* **TASK OBJECTIVE**
Print the records exactly as written, and let no picture into the answer.

══ AVAILABLE DATA

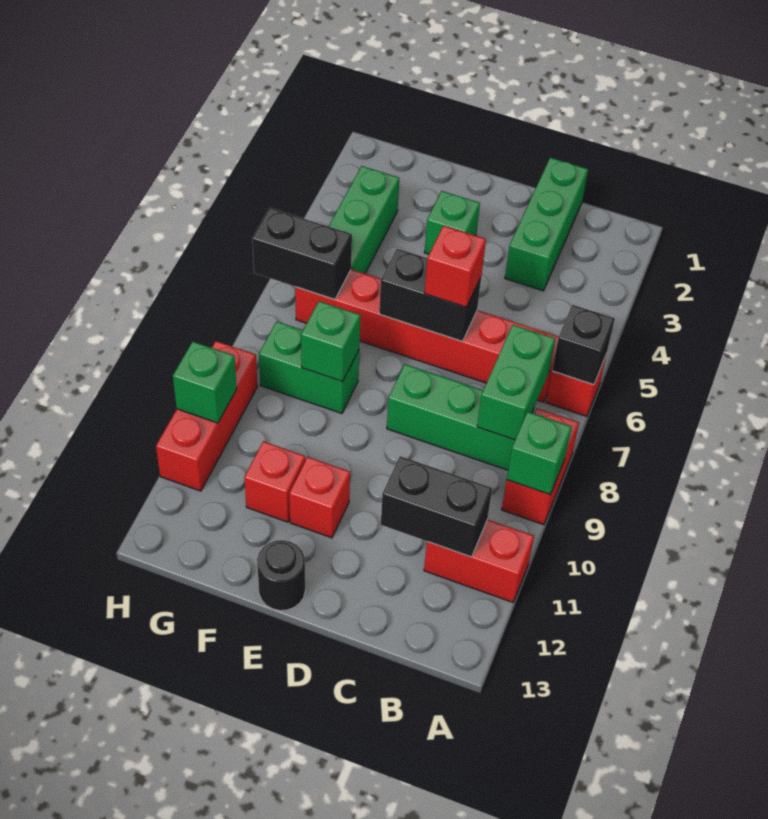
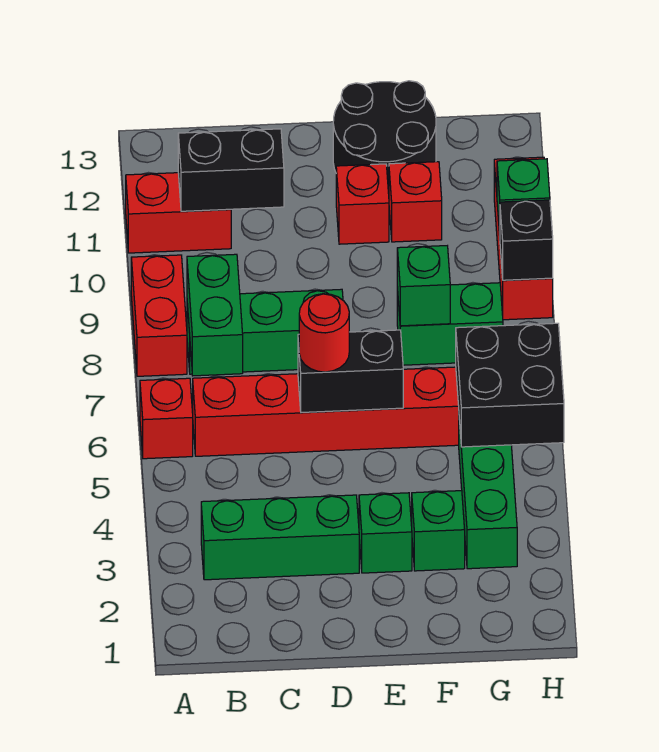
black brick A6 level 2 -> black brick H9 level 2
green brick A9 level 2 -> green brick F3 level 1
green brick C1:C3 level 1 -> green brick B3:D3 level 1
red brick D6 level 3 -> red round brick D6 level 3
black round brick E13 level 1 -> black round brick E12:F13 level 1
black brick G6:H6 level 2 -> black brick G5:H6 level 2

════

* **EXERCISE SOLUTION**
black brick A6 level 2 -> black brick H9 level 2
green brick A9 level 2 -> green brick F3 level 1
green brick C1:C3 level 1 -> green brick B3:D3 level 1
red brick D6 level 3 -> red round brick D6 level 3
black round brick E13 level 1 -> black round brick E12:F13 level 1
black brick G6:H6 level 2 -> black brick G5:H6 level 2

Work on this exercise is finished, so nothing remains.